**PROBLEM STATEMENT**.
Reproduce every text line from the entries below verbatim, omitting the pictures from your answer.
━━━━━ DATA SUPPLIED ━━━━━
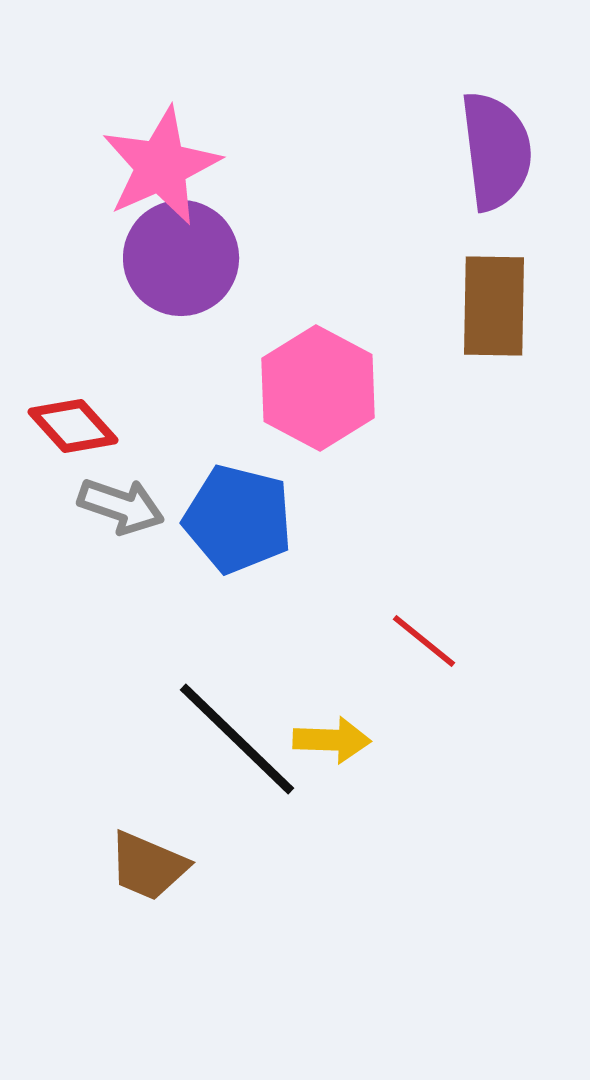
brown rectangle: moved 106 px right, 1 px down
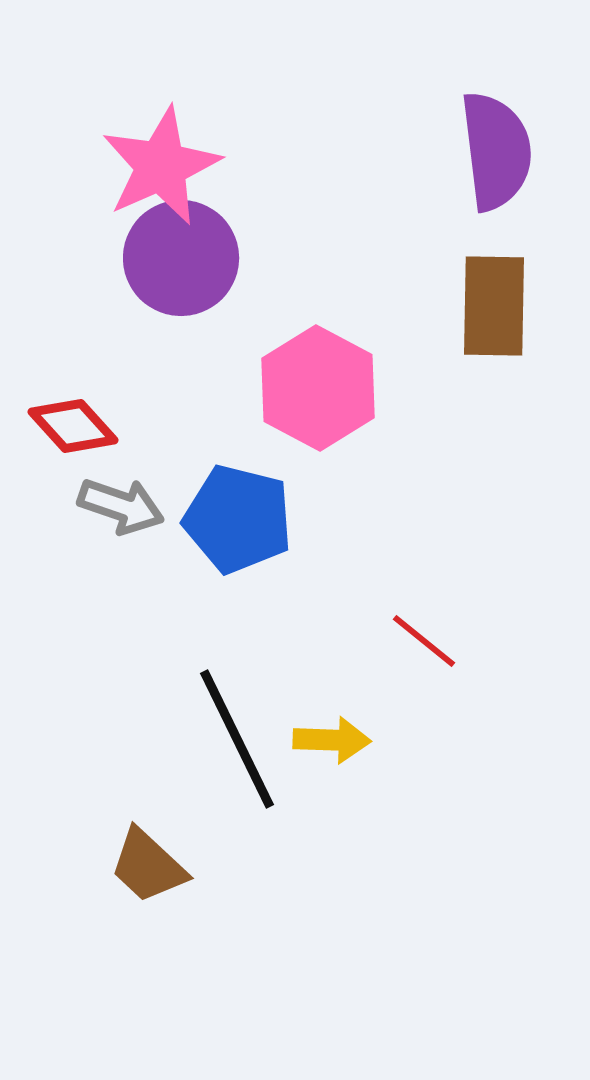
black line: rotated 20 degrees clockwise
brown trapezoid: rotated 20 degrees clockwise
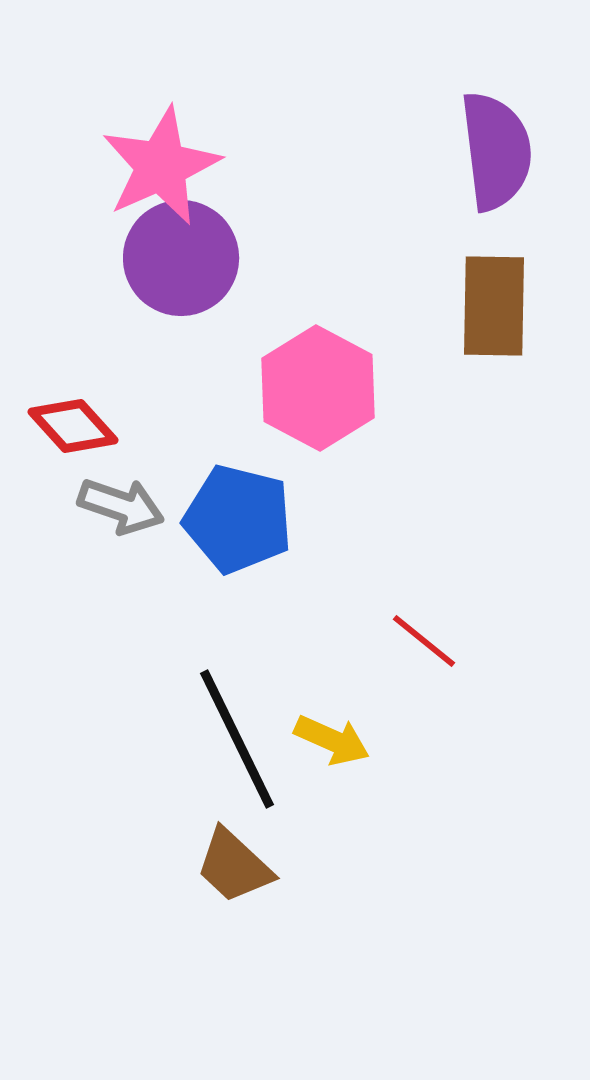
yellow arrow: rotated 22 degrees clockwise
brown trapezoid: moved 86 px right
━━━━━
**ANSWER TO THE EXERCISE**.
brown rectangle: moved 106 px right, 1 px down
black line: rotated 20 degrees clockwise
brown trapezoid: rotated 20 degrees clockwise
yellow arrow: rotated 22 degrees clockwise
brown trapezoid: moved 86 px right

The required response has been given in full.